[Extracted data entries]
════════════════════

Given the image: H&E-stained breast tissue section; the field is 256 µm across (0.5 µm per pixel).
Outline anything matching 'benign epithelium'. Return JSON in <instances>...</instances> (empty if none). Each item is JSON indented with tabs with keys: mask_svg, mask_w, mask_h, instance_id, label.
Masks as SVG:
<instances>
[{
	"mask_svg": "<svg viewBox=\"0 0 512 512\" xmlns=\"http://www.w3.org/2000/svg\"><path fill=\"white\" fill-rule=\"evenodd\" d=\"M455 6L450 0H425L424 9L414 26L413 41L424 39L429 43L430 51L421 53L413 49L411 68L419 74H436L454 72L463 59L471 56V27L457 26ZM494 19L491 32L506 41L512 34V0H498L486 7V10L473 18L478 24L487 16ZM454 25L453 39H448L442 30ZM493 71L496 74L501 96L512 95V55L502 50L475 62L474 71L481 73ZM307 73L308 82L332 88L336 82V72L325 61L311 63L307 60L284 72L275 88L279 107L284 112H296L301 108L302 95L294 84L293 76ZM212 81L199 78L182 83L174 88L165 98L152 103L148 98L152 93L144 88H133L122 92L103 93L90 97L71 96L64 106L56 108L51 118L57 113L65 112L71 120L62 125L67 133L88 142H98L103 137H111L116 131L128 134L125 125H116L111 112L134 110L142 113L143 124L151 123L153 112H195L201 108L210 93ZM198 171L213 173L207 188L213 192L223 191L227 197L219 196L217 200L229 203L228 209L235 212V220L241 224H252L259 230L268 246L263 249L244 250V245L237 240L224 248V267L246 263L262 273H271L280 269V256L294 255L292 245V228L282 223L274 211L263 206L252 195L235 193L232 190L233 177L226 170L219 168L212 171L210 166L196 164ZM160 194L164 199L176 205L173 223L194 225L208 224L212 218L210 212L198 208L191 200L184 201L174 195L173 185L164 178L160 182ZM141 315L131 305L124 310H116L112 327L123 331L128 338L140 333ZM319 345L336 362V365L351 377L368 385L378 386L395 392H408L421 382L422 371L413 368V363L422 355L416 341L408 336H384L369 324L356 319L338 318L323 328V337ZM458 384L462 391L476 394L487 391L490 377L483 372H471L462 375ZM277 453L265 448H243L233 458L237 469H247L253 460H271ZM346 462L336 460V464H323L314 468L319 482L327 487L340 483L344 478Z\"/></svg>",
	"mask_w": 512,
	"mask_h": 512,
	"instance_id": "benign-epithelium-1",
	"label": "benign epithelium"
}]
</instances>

════════════════════

| Requirements |
Copy out each record exactly as given, omitting none.

| Solution |
Given the image: H&E-stained breast tissue section; the field is 256 µm across (0.5 µm per pixel).
Outline anything matching 'benign epithelium'. Return JSON in <instances>...</instances> (empty if none). Each item is JSON indented with tabs with keys: mask_svg, mask_w, mask_h, instance_id, label.
Masks as SVG:
<instances>
[{
	"mask_svg": "<svg viewBox=\"0 0 512 512\" xmlns=\"http://www.w3.org/2000/svg\"><path fill=\"white\" fill-rule=\"evenodd\" d=\"M455 6L450 0H425L424 9L414 26L413 41L424 39L429 43L430 51L421 53L413 49L411 68L419 74H436L454 72L463 59L471 56V27L457 26ZM494 19L491 32L506 41L512 34V0H498L486 7V10L473 18L478 24L487 16ZM454 25L453 39H448L442 30ZM493 71L496 74L501 96L512 95V55L502 50L475 62L474 71L481 73ZM307 73L308 82L332 88L336 82V72L325 61L311 63L307 60L284 72L275 88L279 107L284 112H296L301 108L302 95L294 84L293 76ZM212 81L199 78L182 83L174 88L165 98L152 103L148 98L152 93L144 88H133L122 92L103 93L90 97L71 96L64 106L56 108L51 118L57 113L65 112L71 120L62 125L67 133L88 142H98L103 137H111L116 131L128 134L125 125H116L111 112L134 110L142 113L143 124L151 123L153 112H195L201 108L210 93ZM198 171L213 173L207 188L213 192L223 191L227 197L219 196L217 200L229 203L228 209L235 212V220L241 224H252L259 230L268 246L263 249L244 250V245L237 240L224 248V267L246 263L262 273H271L280 269V256L294 255L292 245V228L282 223L274 211L263 206L252 195L235 193L232 190L233 177L226 170L219 168L212 171L210 166L196 164ZM160 194L164 199L176 205L173 223L194 225L208 224L212 218L210 212L198 208L191 200L184 201L174 195L173 185L164 178L160 182ZM141 315L131 305L124 310H116L112 327L123 331L128 338L140 333ZM319 345L336 362V365L351 377L368 385L378 386L395 392H408L421 382L422 371L413 368V363L422 355L416 341L408 336H384L369 324L356 319L338 318L323 328V337ZM458 384L462 391L476 394L487 391L490 377L483 372H471L462 375ZM277 453L265 448H243L233 458L237 469H247L253 460H271ZM346 462L336 460V464H323L314 468L319 482L327 487L340 483L344 478Z\"/></svg>",
	"mask_w": 512,
	"mask_h": 512,
	"instance_id": "benign-epithelium-1",
	"label": "benign epithelium"
}]
</instances>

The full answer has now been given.